TASK PROMPT: For each entry, restate it word for word while omitting any image it holds.

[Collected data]

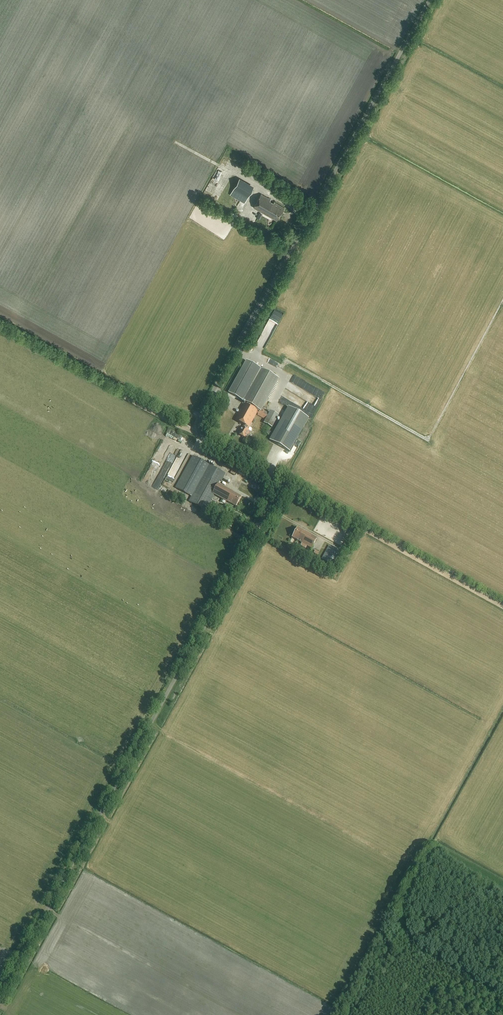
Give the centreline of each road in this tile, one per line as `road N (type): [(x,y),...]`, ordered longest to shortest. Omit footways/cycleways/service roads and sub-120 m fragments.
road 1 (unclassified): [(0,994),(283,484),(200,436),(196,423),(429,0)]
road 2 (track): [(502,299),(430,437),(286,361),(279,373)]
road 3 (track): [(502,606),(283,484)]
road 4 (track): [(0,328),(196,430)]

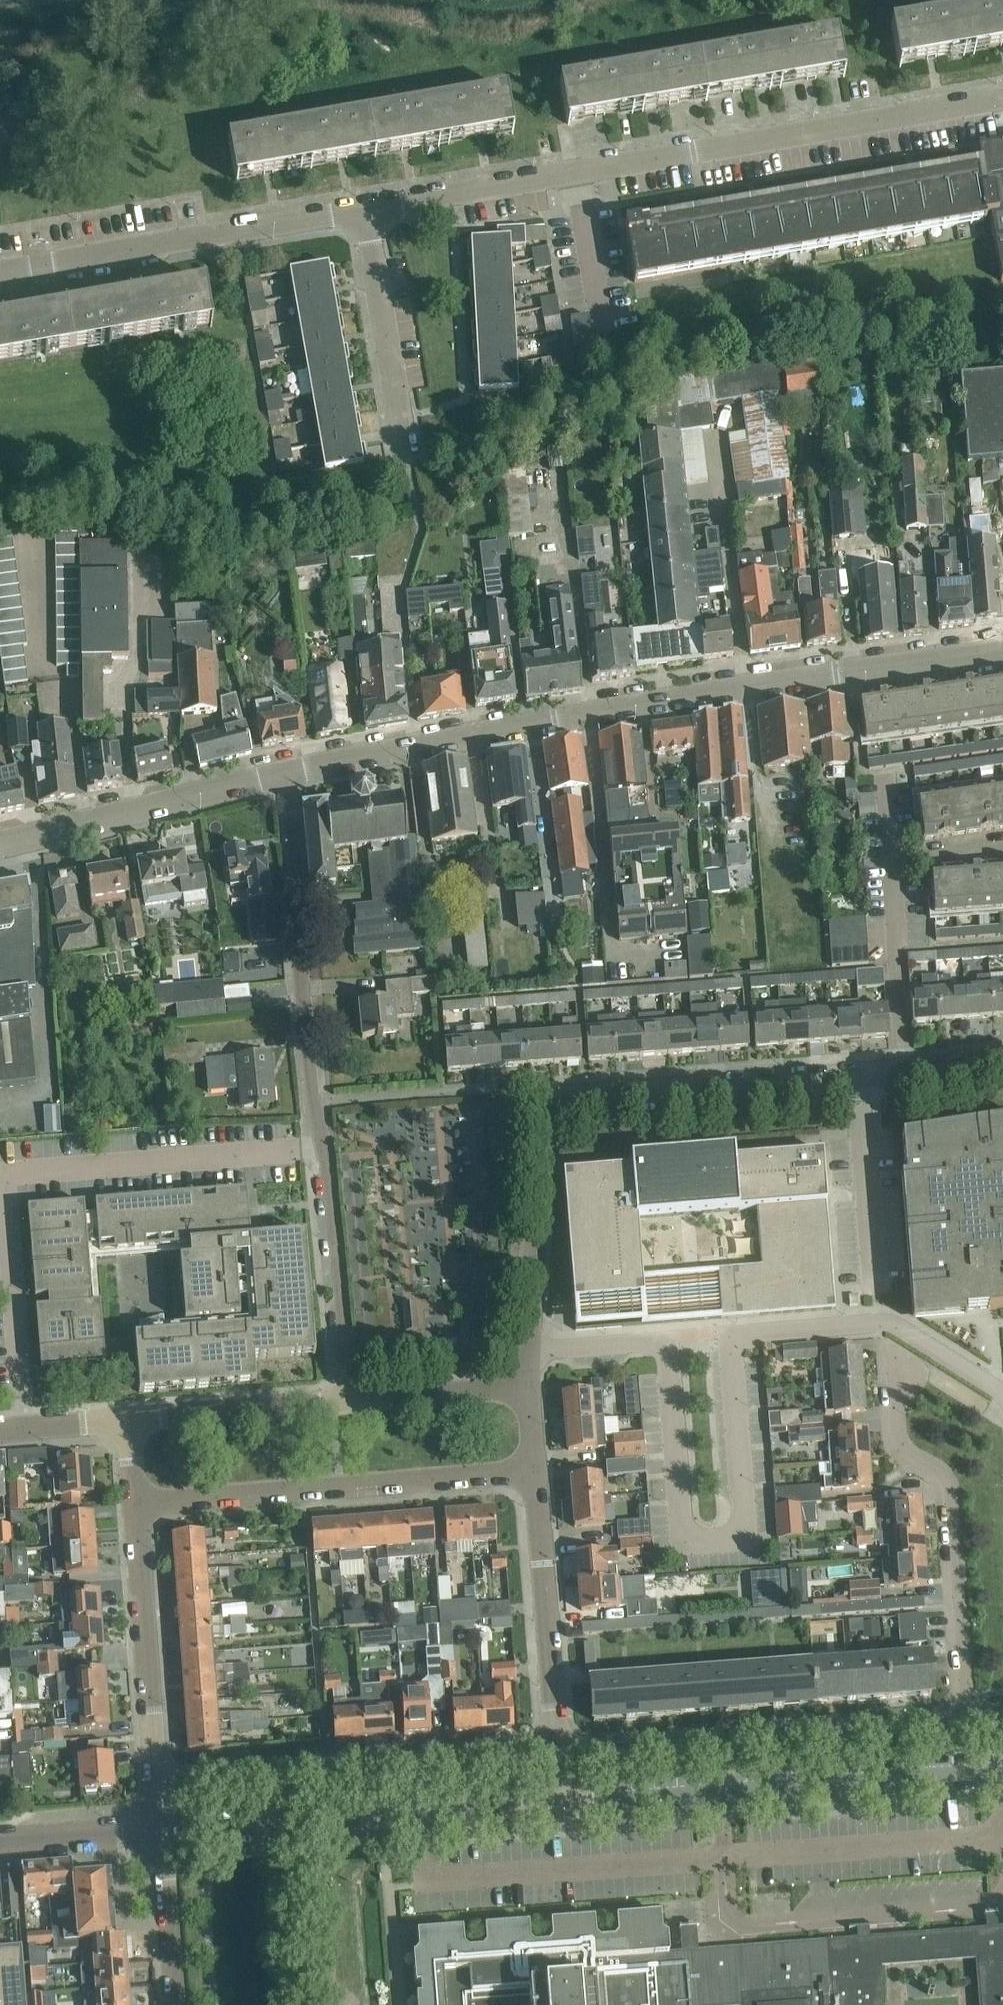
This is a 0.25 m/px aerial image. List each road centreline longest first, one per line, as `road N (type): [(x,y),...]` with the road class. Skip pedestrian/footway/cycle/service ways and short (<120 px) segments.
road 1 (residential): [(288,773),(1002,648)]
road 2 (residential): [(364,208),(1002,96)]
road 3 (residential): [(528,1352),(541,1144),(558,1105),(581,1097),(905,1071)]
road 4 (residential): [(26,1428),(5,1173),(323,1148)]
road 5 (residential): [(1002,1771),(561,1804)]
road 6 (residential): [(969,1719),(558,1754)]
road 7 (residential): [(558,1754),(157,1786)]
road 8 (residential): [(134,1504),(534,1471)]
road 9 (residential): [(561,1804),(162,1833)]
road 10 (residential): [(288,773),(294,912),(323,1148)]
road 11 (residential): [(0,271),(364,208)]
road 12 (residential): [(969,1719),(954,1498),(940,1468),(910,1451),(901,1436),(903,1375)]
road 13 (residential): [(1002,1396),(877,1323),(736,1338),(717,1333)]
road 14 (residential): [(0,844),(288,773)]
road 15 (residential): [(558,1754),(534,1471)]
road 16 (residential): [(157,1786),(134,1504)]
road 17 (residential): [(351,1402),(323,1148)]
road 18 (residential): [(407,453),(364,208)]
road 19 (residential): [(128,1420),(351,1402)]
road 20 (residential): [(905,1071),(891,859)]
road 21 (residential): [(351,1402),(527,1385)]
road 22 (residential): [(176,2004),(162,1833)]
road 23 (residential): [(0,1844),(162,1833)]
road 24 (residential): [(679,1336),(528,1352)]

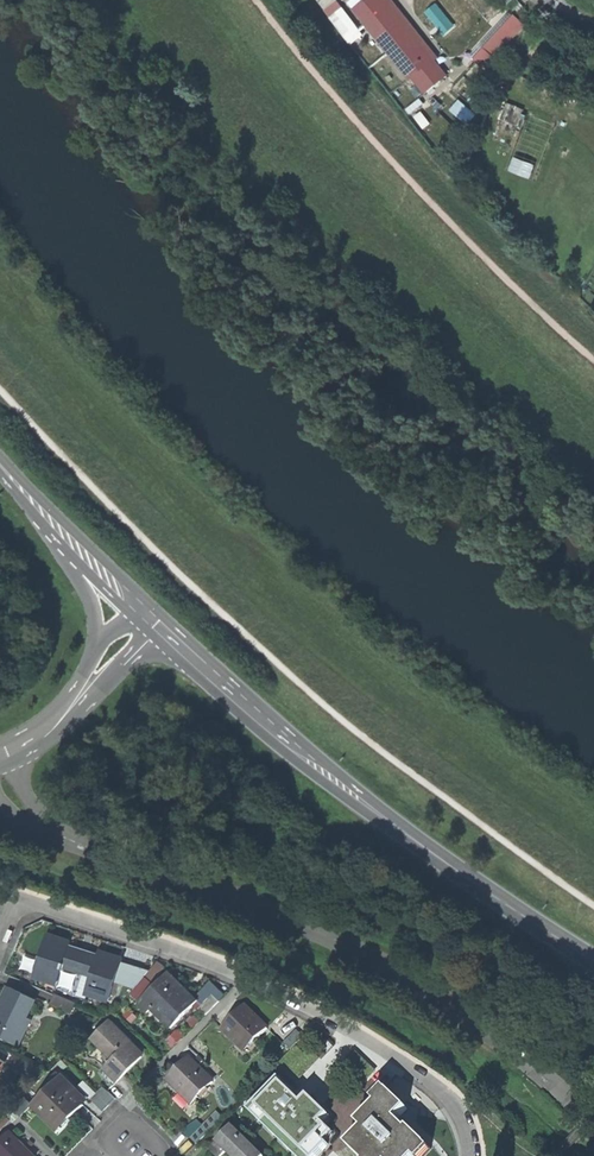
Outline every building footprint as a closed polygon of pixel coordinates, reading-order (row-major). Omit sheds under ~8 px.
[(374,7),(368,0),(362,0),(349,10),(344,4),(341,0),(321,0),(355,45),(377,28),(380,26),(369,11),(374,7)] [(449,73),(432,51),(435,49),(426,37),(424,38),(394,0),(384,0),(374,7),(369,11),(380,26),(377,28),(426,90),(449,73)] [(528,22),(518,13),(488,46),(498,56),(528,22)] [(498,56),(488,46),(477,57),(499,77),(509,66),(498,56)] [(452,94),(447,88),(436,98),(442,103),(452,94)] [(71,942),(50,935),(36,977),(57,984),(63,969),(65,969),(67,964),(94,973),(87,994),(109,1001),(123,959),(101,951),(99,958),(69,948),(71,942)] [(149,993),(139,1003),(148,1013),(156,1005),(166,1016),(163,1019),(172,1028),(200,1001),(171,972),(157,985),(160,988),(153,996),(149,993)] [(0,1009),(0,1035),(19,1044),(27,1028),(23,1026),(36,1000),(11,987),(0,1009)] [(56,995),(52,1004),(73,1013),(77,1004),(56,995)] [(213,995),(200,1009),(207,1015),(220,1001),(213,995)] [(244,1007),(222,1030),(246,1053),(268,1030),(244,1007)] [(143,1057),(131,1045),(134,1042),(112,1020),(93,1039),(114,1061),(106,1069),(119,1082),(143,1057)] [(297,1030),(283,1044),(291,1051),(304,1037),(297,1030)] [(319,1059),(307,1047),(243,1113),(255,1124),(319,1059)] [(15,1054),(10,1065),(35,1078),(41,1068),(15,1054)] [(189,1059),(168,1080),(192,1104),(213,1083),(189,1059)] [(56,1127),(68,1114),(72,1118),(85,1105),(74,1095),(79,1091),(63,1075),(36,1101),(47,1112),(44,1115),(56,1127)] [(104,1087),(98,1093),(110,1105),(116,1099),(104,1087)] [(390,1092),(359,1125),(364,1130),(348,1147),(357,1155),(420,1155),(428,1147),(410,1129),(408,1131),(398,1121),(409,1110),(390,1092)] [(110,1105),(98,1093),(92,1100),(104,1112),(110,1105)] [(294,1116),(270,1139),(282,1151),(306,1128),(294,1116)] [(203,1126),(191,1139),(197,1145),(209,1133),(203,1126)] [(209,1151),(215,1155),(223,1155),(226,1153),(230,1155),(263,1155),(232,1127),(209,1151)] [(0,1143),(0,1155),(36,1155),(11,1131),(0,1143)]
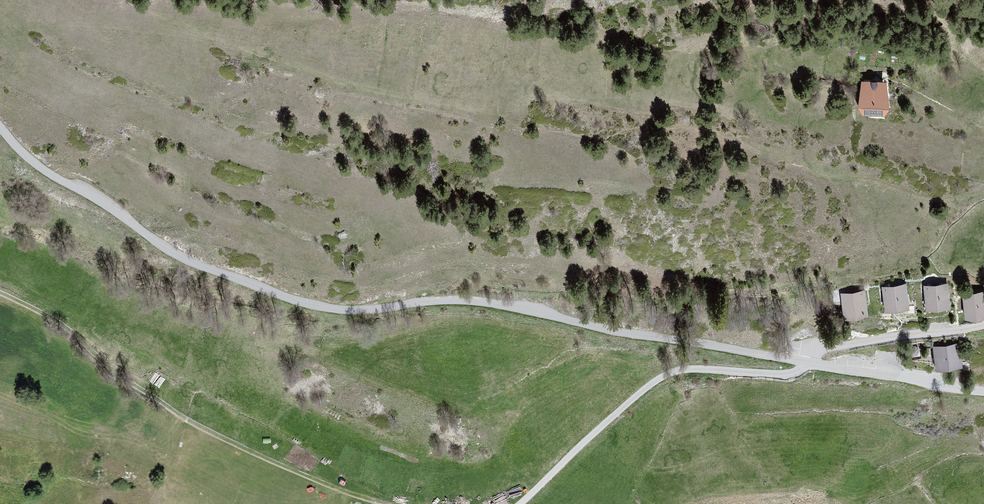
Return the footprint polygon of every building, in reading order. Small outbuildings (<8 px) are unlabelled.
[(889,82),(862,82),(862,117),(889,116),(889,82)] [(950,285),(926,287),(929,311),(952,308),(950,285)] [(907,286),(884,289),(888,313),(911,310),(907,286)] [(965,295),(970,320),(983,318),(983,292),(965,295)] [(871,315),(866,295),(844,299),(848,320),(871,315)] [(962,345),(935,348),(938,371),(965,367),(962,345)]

RESPONSE BOX:
Give the centreline of each road in this tile, one per line as `road N (type): [(x,y),...]`, ordered longest to shortest. Omit footways/cycleways/service roads and sub-120 m fragments.
road 1 (unclassified): [(0,994),(283,484),(200,436),(196,423),(429,0)]
road 2 (track): [(502,299),(430,437),(286,361),(279,373)]
road 3 (track): [(502,606),(283,484)]
road 4 (track): [(0,328),(196,430)]

This is a 0.25 m/px aerial image. List each road centreline longest first, one per line, as `road N (type): [(x,y),...]` with the road class. Skip pedestrian/footway/cycle/service ways and short (<120 px) segments.
road 1 (residential): [(288,773),(1002,648)]
road 2 (residential): [(364,208),(1002,96)]
road 3 (residential): [(528,1352),(541,1144),(558,1105),(581,1097),(905,1071)]
road 4 (residential): [(26,1428),(5,1173),(323,1148)]
road 5 (residential): [(1002,1771),(561,1804)]
road 6 (residential): [(969,1719),(558,1754)]
road 7 (residential): [(558,1754),(157,1786)]
road 8 (residential): [(134,1504),(534,1471)]
road 9 (residential): [(561,1804),(162,1833)]
road 10 (residential): [(288,773),(294,912),(323,1148)]
road 11 (residential): [(0,271),(364,208)]
road 12 (residential): [(969,1719),(954,1498),(940,1468),(910,1451),(901,1436),(903,1375)]
road 13 (residential): [(1002,1396),(877,1323),(736,1338),(717,1333)]
road 14 (residential): [(0,844),(288,773)]
road 15 (residential): [(558,1754),(534,1471)]
road 16 (residential): [(157,1786),(134,1504)]
road 17 (residential): [(351,1402),(323,1148)]
road 18 (residential): [(407,453),(364,208)]
road 19 (residential): [(128,1420),(351,1402)]
road 20 (residential): [(905,1071),(891,859)]
road 21 (residential): [(351,1402),(527,1385)]
road 22 (residential): [(176,2004),(162,1833)]
road 23 (residential): [(0,1844),(162,1833)]
road 24 (residential): [(679,1336),(528,1352)]

Outline every building footprint as a closed polygon of pixel coordinates, reading-order (row-major). Omit sheds under ~8 px.
[(374,7),(368,0),(362,0),(349,10),(344,4),(341,0),(321,0),(355,45),(377,28),(380,26),(369,11),(374,7)] [(449,73),(432,51),(435,49),(426,37),(424,38),(394,0),(384,0),(374,7),(369,11),(380,26),(377,28),(426,90),(449,73)] [(528,22),(518,13),(488,46),(498,56),(528,22)] [(498,56),(488,46),(477,57),(499,77),(509,66),(498,56)] [(452,94),(447,88),(436,98),(442,103),(452,94)] [(71,942),(50,935),(36,977),(57,984),(63,969),(65,969),(67,964),(94,973),(87,994),(109,1001),(123,959),(101,951),(99,958),(69,948),(71,942)] [(149,993),(139,1003),(148,1013),(156,1005),(166,1016),(163,1019),(172,1028),(200,1001),(171,972),(157,985),(160,988),(153,996),(149,993)] [(0,1009),(0,1035),(19,1044),(27,1028),(23,1026),(36,1000),(11,987),(0,1009)] [(56,995),(52,1004),(73,1013),(77,1004),(56,995)] [(213,995),(200,1009),(207,1015),(220,1001),(213,995)] [(244,1007),(222,1030),(246,1053),(268,1030),(244,1007)] [(143,1057),(131,1045),(134,1042),(112,1020),(93,1039),(114,1061),(106,1069),(119,1082),(143,1057)] [(297,1030),(283,1044),(291,1051),(304,1037),(297,1030)] [(319,1059),(307,1047),(243,1113),(255,1124),(319,1059)] [(15,1054),(10,1065),(35,1078),(41,1068),(15,1054)] [(189,1059),(168,1080),(192,1104),(213,1083),(189,1059)] [(56,1127),(68,1114),(72,1118),(85,1105),(74,1095),(79,1091),(63,1075),(36,1101),(47,1112),(44,1115),(56,1127)] [(104,1087),(98,1093),(110,1105),(116,1099),(104,1087)] [(390,1092),(359,1125),(364,1130),(348,1147),(357,1155),(420,1155),(428,1147),(410,1129),(408,1131),(398,1121),(409,1110),(390,1092)] [(110,1105),(98,1093),(92,1100),(104,1112),(110,1105)] [(294,1116),(270,1139),(282,1151),(306,1128),(294,1116)] [(203,1126),(191,1139),(197,1145),(209,1133),(203,1126)] [(209,1151),(215,1155),(223,1155),(226,1153),(230,1155),(263,1155),(232,1127),(209,1151)] [(0,1143),(0,1155),(36,1155),(11,1131),(0,1143)]
Return the footprint polygon of every building, in reading order. Small outbuildings (<8 px) are unlabelled.
[(889,82),(862,82),(862,117),(889,116),(889,82)] [(950,285),(926,287),(929,311),(952,308),(950,285)] [(907,286),(884,289),(888,313),(911,310),(907,286)] [(965,295),(970,320),(983,318),(983,292),(965,295)] [(871,315),(866,295),(844,299),(848,320),(871,315)] [(962,345),(935,348),(938,371),(965,367),(962,345)]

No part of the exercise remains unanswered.